» Supplied material:
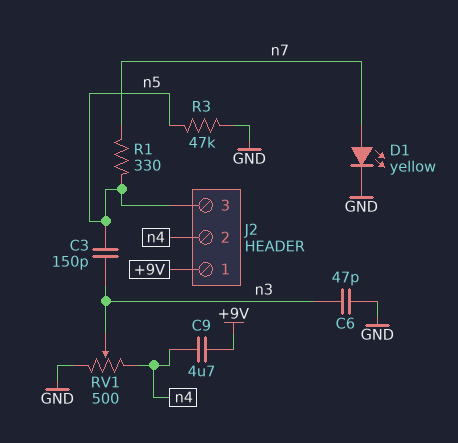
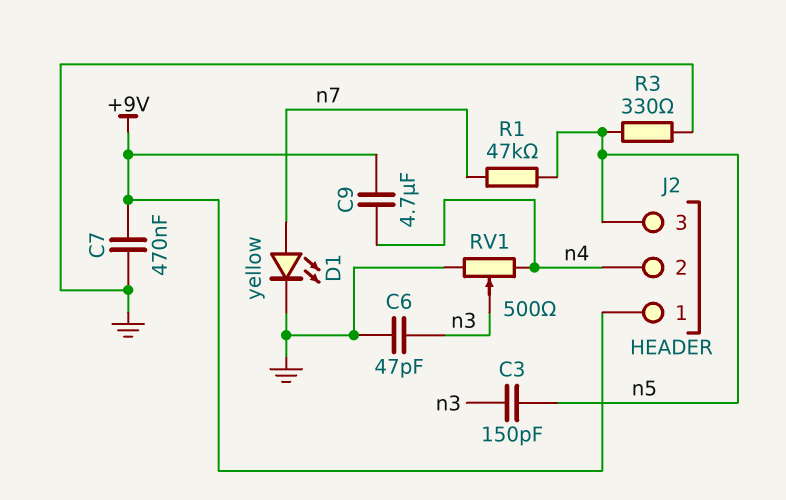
C7: none -> 470nF (+9V, GND)
R1: 330 (n5, n7) -> 47k (n5, n7)
R3: 47k (GND, n5) -> 330 (GND, n5)

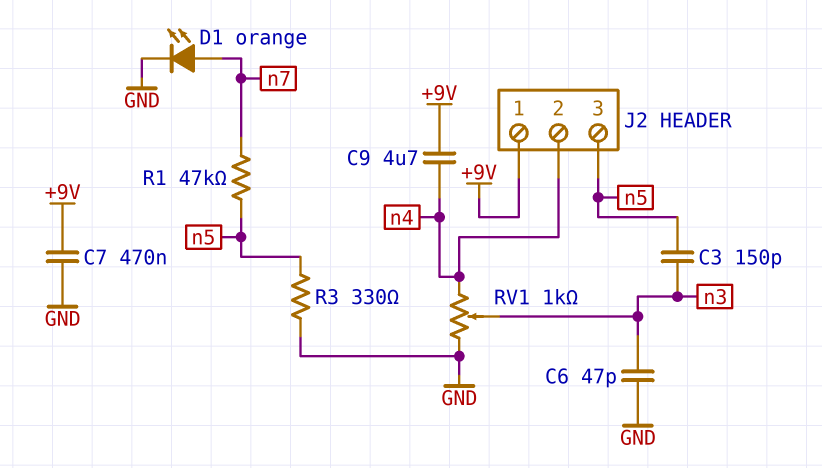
D1: LED yellow (A n7, K GND) -> LED orange (A n7, K GND)
RV1: 500 (GND, n4, wiper n3) -> 1k (GND, n4, wiper n3)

» Work request: An exact copy of the listing is required; return it without any pictures.

» Answer to this problem:
C7: none -> 470nF (+9V, GND)
R1: 330 (n5, n7) -> 47k (n5, n7)
R3: 47k (GND, n5) -> 330 (GND, n5)

D1: LED yellow (A n7, K GND) -> LED orange (A n7, K GND)
RV1: 500 (GND, n4, wiper n3) -> 1k (GND, n4, wiper n3)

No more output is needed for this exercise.